*** Opening of Recorded data ***

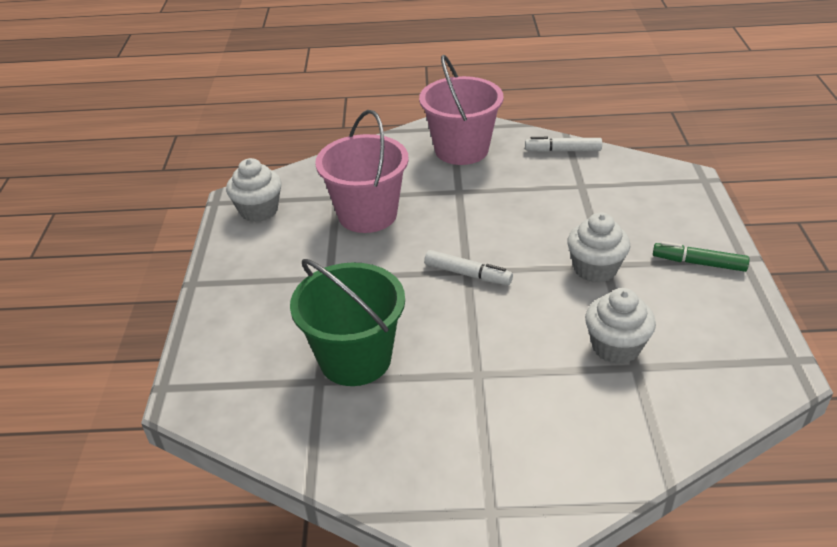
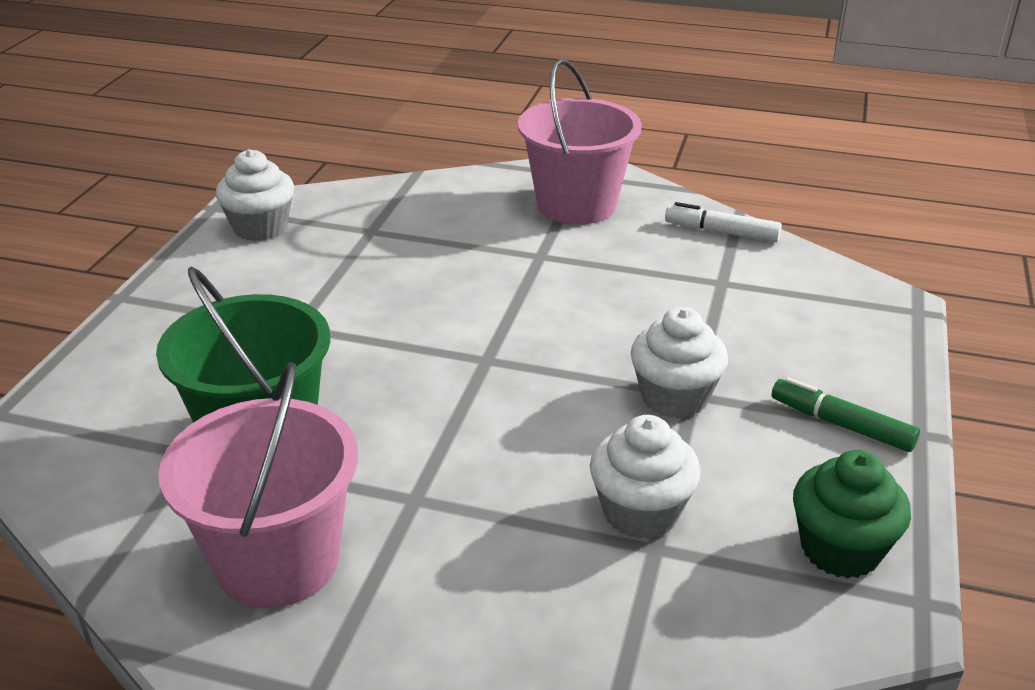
camera: 15 degrees right, 5 degrees down
(367, 214) = (397, 260): pink bucket -> pink bucket (278, 561)
(467, 274) = (484, 364): white marker -> none
(737, 340) = (840, 549): none -> green cupcake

*** Close of Recorded data ***

**What you need to do:** How many of the listing's lines include "none"? State only that number.

**Answer:** 2